→ **Records for this task**:
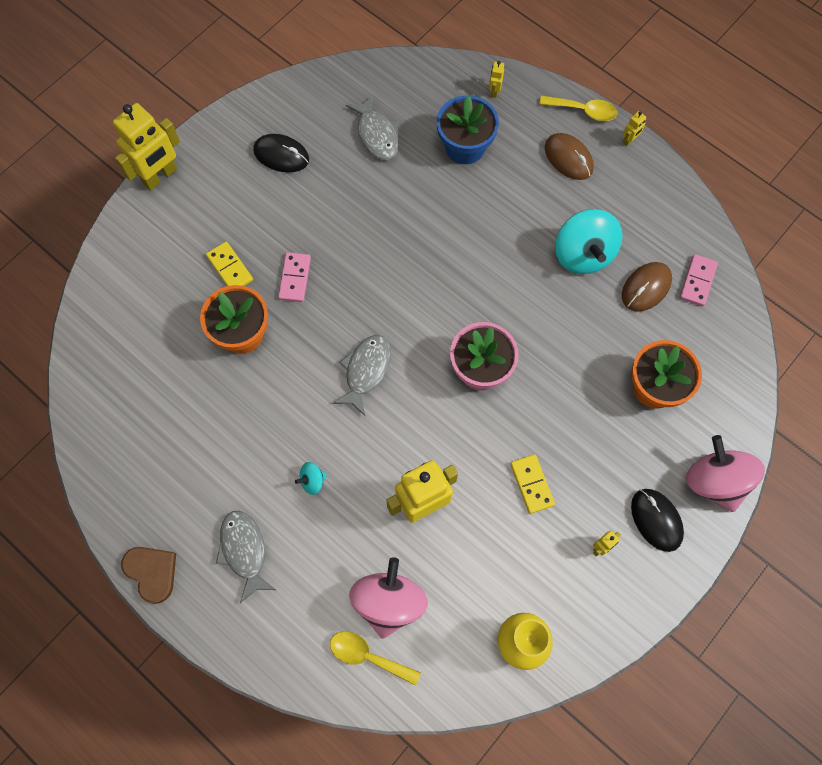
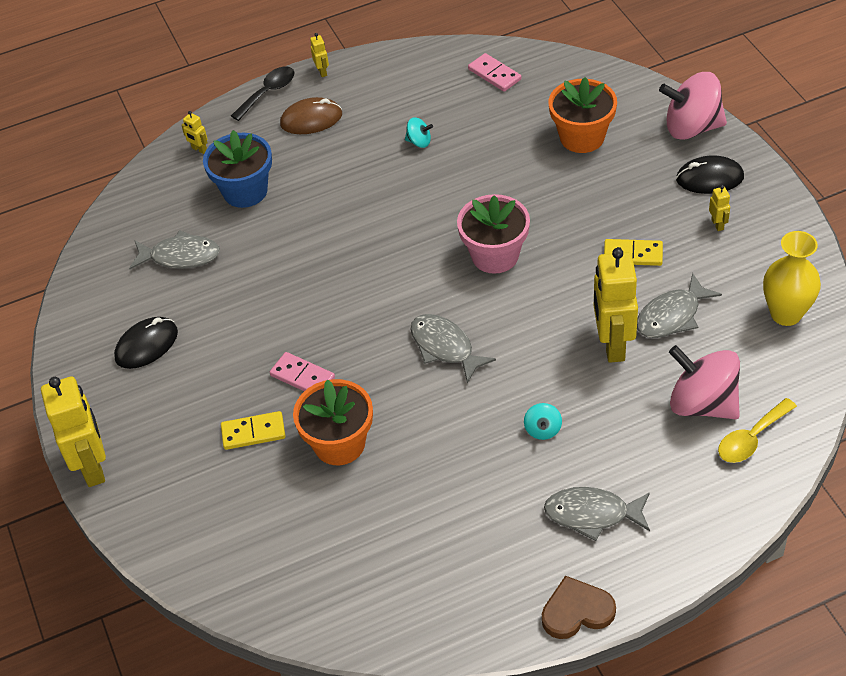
camera: 60 degrees left, 20 degrees down
(475, 543) = (672, 316): none -> grey fish
(583, 111) = (268, 93): yellow spoon -> black spoon
(583, 254) = (419, 142): turquoise spinning top -> turquoise spinning top, size x0.45
(646, 287) = (480, 110): brown mouse -> none

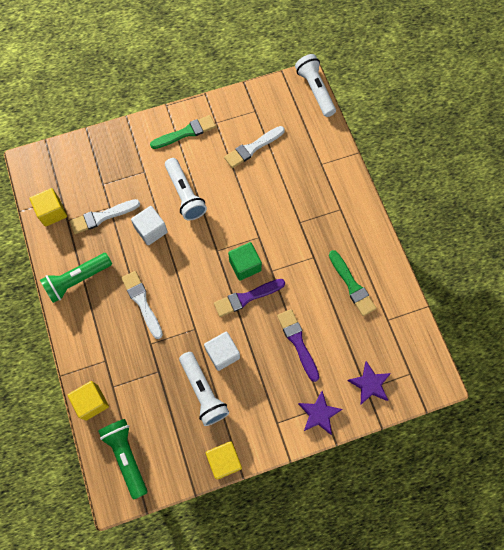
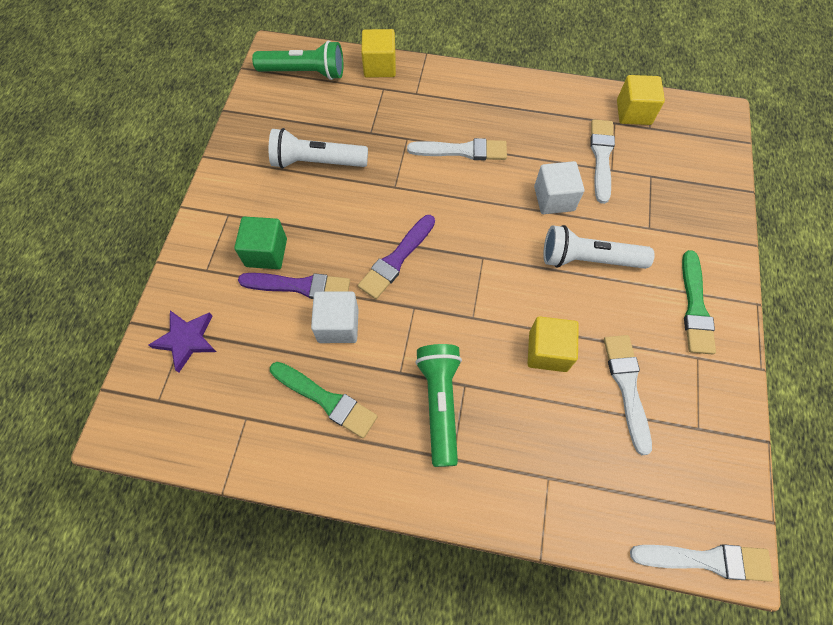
camera: 120 degrees right, 5 degrees down
(77, 280) = (528, 104): green flashlight -> green flashlight (440, 403)
(222, 354) = (345, 200): white cube -> white cube (338, 325)
(224, 461) = (232, 147): yellow cube -> yellow cube (547, 351)
(245, 265) = (441, 279): green cube -> green cube (266, 252)
(246, 297) = (396, 259): purple brush -> purple brush turned 150 degrees counterclockwise
(315, 90) = (706, 560): white flashlight -> white brush
(319, 414) = (201, 262): purple star -> none
(352, 285) = (326, 400): green brush -> green brush turned 150 degrees counterclockwise

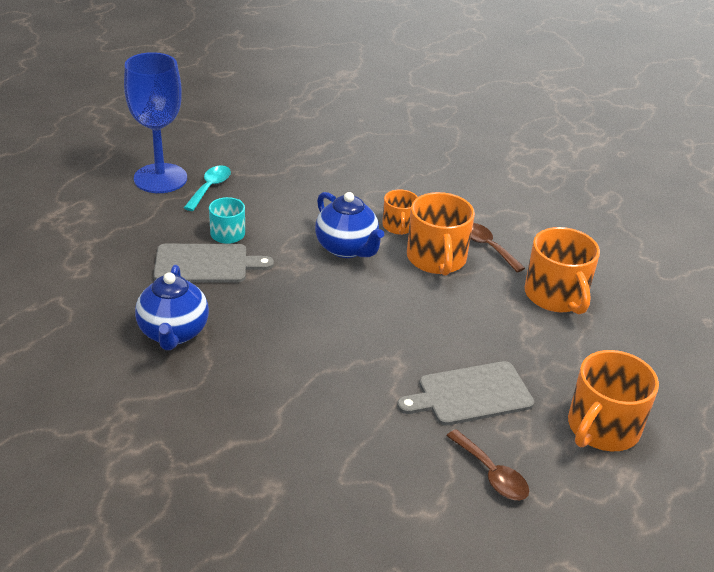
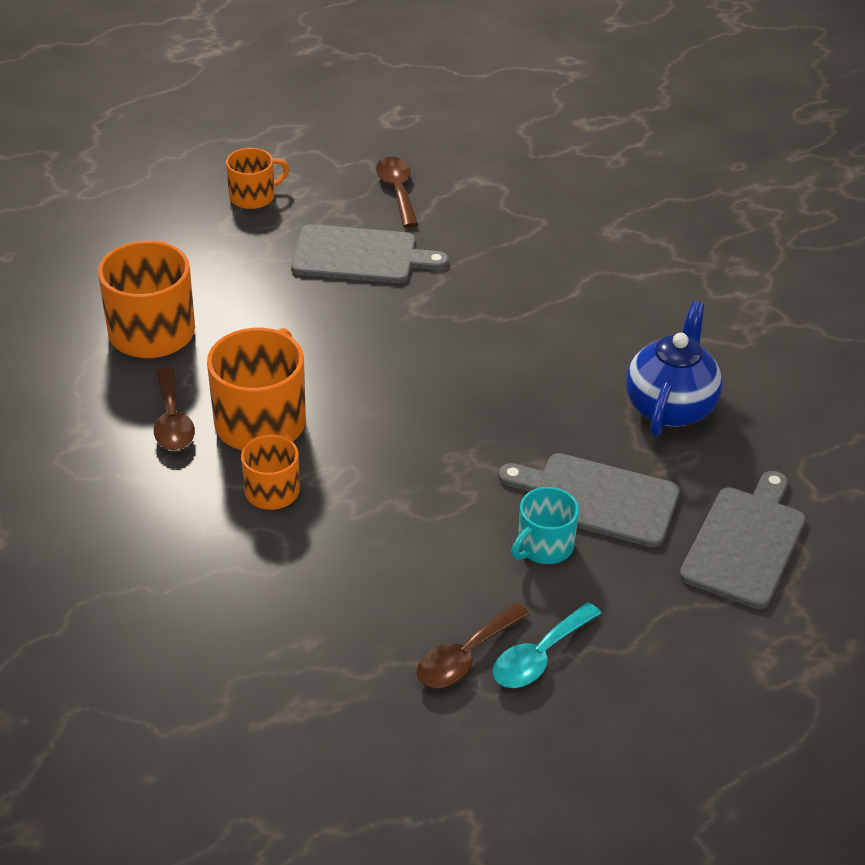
camera: 155 degrees left, 5 degrees up
(105, 261) = (745, 543): none -> grey cutting board
(160, 178) = (622, 706): blue goblet -> none
(248, 180) = (465, 657): none -> brown spoon
(347, 248) = (377, 471): blue teapot -> none
(602, 428) = (253, 196): orange mug -> orange mug, size x0.58

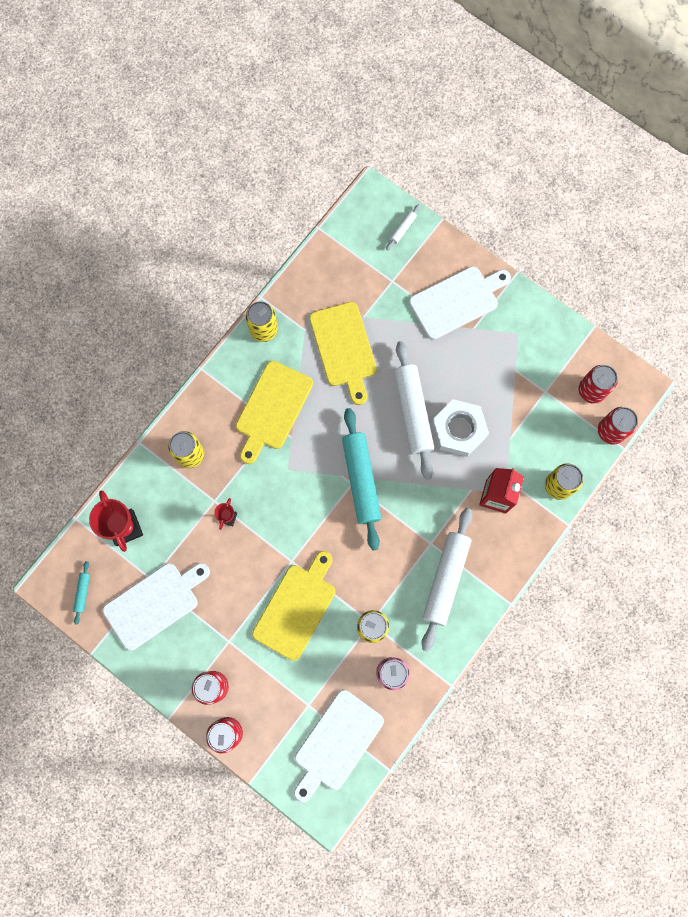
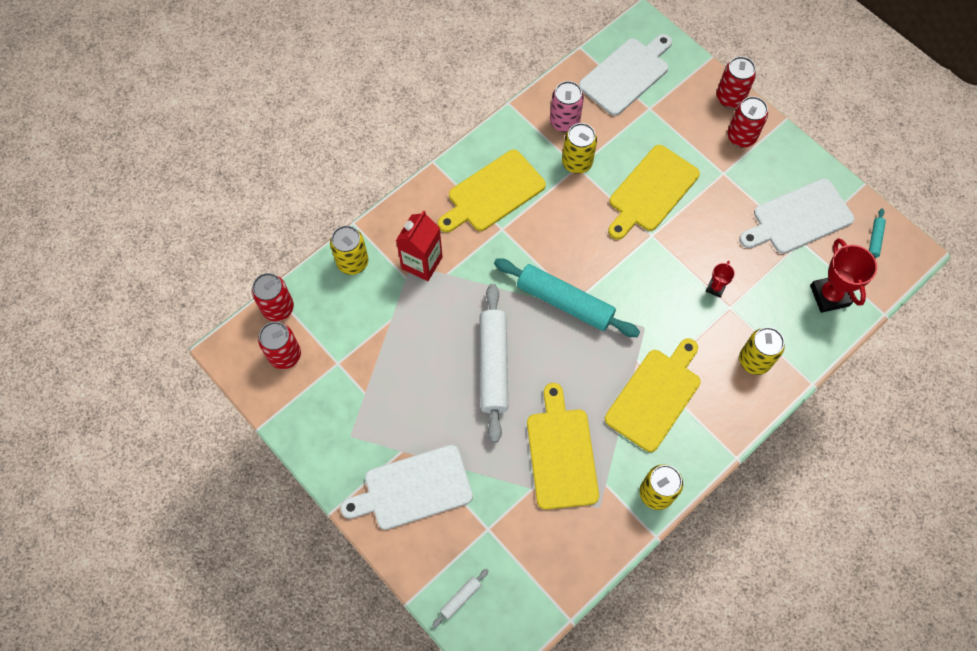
camera: 170 degrees left, 10 degrees down
(361, 480) = (565, 302): turquoise rolling pin -> turquoise rolling pin turned 60 degrees counterclockwise
(446, 579) = (493, 193): white rolling pin -> yellow cutting board
(458, 430) = (446, 337): white nut -> none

→ **Try it**:
Write out the lines above, starting at the line that contains "camera: 170 degrees left, 10 degrees down" and ending with the final line, and nothing else; copy them exactly.

→ **Solution for this problem**:
camera: 170 degrees left, 10 degrees down
(361, 480) = (565, 302): turquoise rolling pin -> turquoise rolling pin turned 60 degrees counterclockwise
(446, 579) = (493, 193): white rolling pin -> yellow cutting board
(458, 430) = (446, 337): white nut -> none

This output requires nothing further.